ENTRIES SHOWN —
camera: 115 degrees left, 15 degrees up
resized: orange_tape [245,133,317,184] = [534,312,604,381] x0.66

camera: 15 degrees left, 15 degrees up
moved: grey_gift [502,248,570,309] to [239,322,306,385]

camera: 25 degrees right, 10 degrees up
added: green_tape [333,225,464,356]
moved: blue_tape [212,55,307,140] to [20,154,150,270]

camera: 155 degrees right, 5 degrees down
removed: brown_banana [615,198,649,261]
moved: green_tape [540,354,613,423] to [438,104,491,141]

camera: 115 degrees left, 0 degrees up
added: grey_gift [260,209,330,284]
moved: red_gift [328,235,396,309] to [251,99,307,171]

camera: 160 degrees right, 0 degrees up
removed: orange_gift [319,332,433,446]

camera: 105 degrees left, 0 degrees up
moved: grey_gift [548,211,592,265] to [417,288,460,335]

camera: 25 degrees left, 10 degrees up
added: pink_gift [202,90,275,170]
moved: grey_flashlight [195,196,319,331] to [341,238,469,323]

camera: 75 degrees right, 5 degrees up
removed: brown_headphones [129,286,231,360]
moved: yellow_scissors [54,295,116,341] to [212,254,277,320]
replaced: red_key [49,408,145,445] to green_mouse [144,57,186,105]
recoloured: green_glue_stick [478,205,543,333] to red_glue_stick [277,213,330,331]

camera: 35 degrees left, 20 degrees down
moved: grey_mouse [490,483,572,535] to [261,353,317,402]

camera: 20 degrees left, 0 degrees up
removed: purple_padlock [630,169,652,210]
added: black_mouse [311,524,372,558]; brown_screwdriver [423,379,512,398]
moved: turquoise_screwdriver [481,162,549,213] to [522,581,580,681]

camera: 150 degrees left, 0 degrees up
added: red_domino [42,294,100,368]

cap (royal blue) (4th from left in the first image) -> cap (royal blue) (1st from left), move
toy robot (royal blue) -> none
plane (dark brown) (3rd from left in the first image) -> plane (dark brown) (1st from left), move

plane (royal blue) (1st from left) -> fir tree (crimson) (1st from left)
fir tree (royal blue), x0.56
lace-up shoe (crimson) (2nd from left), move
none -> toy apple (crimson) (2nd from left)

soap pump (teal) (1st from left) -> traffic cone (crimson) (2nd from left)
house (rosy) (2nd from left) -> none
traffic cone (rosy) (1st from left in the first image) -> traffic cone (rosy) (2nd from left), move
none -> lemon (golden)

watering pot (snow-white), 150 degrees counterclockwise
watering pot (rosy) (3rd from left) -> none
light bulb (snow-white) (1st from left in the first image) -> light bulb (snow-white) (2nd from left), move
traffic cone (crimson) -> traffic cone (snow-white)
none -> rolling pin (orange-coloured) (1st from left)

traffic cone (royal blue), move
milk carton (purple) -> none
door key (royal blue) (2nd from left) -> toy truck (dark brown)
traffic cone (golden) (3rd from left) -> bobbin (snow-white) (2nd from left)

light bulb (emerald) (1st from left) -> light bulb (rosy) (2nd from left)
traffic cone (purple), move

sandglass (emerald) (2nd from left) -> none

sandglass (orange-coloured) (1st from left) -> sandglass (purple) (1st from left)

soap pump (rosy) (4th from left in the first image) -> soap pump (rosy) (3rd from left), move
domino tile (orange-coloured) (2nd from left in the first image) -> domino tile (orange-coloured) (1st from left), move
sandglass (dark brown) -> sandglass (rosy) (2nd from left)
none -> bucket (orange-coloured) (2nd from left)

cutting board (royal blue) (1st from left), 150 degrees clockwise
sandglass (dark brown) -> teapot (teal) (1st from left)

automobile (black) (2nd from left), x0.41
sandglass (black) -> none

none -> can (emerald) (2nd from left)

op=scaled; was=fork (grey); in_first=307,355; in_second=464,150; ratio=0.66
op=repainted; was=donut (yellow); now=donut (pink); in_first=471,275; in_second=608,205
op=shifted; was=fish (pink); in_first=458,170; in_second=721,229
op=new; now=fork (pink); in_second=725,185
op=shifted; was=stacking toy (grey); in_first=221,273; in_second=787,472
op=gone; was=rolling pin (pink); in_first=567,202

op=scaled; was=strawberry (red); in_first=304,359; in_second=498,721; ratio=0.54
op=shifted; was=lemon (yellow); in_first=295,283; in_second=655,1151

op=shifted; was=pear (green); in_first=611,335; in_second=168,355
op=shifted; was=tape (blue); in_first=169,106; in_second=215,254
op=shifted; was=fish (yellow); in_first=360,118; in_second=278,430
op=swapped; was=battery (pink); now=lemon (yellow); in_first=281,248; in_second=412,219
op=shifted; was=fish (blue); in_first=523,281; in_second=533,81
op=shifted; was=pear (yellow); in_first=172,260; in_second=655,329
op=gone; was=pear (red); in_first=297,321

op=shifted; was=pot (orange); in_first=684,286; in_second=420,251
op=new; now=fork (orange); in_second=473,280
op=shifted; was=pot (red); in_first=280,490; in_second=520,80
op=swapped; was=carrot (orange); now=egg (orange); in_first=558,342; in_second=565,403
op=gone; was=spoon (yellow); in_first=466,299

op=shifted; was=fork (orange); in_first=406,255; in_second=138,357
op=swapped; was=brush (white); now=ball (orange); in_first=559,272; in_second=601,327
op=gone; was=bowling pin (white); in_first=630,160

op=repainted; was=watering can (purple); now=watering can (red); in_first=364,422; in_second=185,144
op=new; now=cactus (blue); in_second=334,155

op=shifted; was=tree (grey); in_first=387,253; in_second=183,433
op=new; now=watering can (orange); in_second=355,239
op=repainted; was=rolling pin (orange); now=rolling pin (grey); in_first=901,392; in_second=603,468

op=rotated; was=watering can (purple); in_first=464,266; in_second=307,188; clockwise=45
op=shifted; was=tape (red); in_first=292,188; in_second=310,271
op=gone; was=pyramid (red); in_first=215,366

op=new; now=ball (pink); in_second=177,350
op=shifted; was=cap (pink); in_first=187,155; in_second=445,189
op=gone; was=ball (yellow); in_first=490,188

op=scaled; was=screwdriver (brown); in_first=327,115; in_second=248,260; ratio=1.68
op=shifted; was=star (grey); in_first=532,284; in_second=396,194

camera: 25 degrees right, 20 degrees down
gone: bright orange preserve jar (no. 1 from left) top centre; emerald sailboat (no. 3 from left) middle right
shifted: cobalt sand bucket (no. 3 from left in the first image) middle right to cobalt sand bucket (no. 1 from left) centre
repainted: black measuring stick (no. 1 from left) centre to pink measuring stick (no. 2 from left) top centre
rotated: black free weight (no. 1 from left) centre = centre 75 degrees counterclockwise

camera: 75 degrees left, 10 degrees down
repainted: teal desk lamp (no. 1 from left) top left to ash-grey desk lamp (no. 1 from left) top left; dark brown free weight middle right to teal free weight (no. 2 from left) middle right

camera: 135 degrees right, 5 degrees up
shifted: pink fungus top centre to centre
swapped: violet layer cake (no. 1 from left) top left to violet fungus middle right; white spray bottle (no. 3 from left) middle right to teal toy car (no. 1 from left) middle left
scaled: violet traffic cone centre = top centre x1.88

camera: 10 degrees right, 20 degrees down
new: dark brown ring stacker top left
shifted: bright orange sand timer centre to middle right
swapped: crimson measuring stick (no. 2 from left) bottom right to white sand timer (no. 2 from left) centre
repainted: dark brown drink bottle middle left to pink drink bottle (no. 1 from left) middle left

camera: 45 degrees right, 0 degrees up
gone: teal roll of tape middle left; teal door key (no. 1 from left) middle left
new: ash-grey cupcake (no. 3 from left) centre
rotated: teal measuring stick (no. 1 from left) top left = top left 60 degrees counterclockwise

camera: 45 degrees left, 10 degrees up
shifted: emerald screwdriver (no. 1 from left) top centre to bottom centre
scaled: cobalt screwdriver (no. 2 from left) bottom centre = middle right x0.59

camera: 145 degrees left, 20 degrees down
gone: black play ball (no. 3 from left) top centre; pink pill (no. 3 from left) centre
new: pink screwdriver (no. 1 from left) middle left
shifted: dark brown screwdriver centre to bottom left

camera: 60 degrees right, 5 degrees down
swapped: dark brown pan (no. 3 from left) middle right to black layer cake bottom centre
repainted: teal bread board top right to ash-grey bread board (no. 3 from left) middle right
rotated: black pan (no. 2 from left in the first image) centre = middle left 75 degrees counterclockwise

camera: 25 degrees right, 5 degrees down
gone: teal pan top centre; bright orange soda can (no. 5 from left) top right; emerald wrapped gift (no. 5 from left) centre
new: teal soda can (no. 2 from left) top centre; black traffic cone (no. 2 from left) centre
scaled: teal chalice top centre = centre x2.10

WHAT YOU WILL DO — Look back at the entries above and repeat, unchanged, every line from the line holding "camera: 25 degrees right, 20 degrees down" through the line holding "shifted: cobalt sand".

ANSWER BOX —
camera: 25 degrees right, 20 degrees down
gone: bright orange preserve jar (no. 1 from left) top centre; emerald sailboat (no. 3 from left) middle right
shifted: cobalt sand bucket (no. 3 from left in the first image) middle right to cobalt sand bucket (no. 1 from left) centre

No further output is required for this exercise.